_HOW TO COMPLETE THIS TASK_
For this exercise, reproduce only the lines from the one holding "pos1: [448, 179, 578, 345]" through the final line of the data below, exactly, and omit pictures.

- - - - - - -

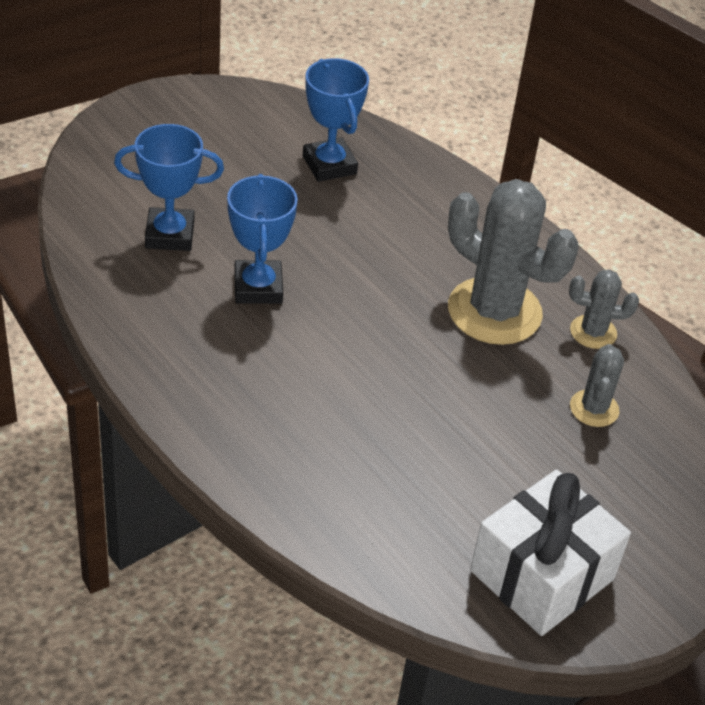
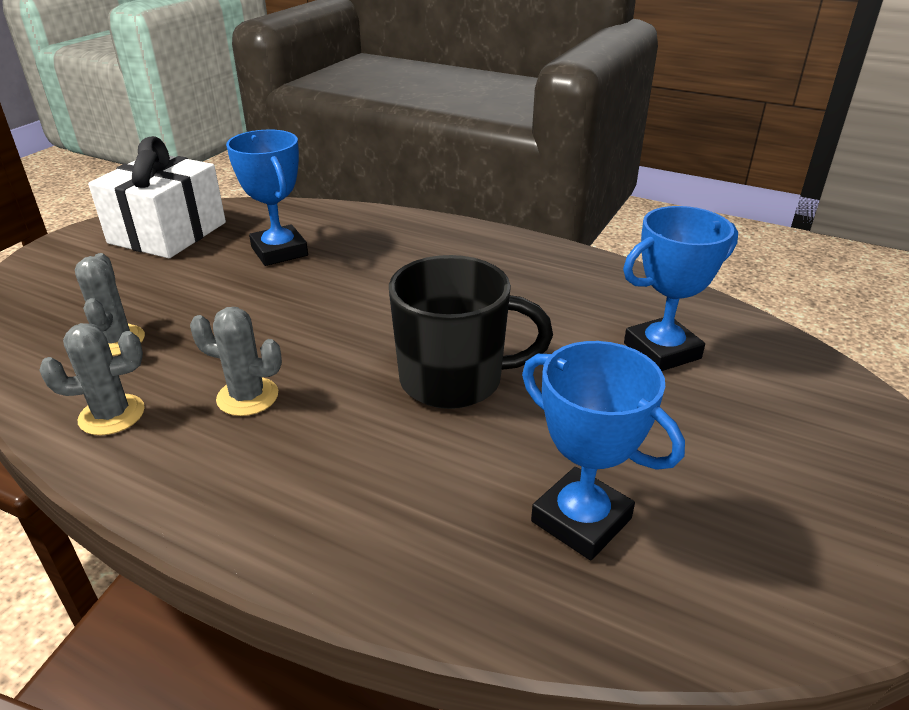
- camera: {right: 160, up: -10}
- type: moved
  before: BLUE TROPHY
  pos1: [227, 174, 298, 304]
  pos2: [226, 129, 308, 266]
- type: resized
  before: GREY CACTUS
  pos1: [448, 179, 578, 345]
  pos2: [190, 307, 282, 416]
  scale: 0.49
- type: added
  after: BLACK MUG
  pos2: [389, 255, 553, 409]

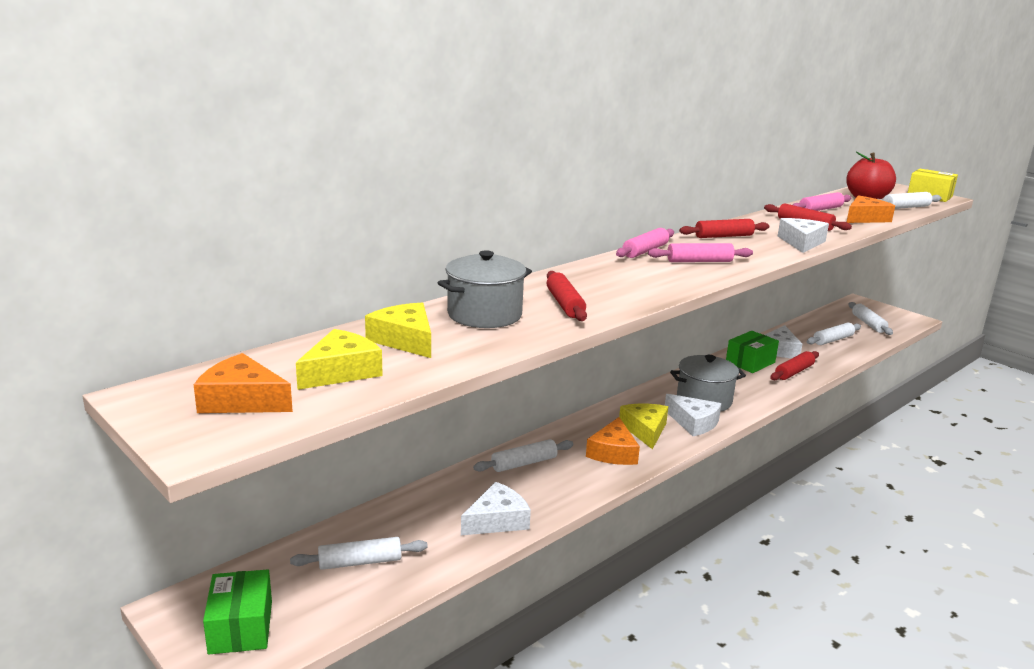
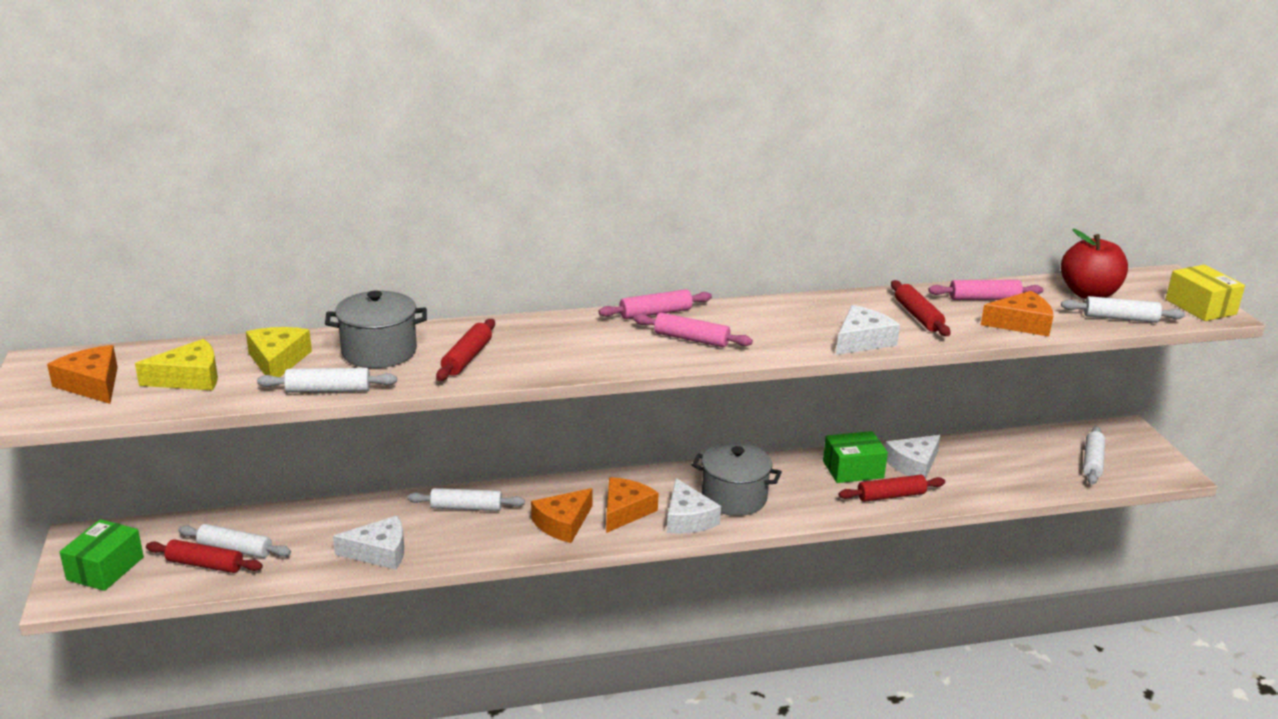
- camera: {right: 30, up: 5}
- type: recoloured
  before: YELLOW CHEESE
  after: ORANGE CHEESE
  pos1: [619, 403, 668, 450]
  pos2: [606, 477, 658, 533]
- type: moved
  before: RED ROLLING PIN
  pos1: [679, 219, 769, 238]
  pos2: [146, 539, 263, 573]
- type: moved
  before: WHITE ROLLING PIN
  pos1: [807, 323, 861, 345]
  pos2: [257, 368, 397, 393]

- - - - - - -

_SOLUTION_
  pos1: [448, 179, 578, 345]
  pos2: [190, 307, 282, 416]
  scale: 0.49
- type: added
  after: BLACK MUG
  pos2: [389, 255, 553, 409]

- camera: {right: 30, up: 5}
- type: recoloured
  before: YELLOW CHEESE
  after: ORANGE CHEESE
  pos1: [619, 403, 668, 450]
  pos2: [606, 477, 658, 533]
- type: moved
  before: RED ROLLING PIN
  pos1: [679, 219, 769, 238]
  pos2: [146, 539, 263, 573]
- type: moved
  before: WHITE ROLLING PIN
  pos1: [807, 323, 861, 345]
  pos2: [257, 368, 397, 393]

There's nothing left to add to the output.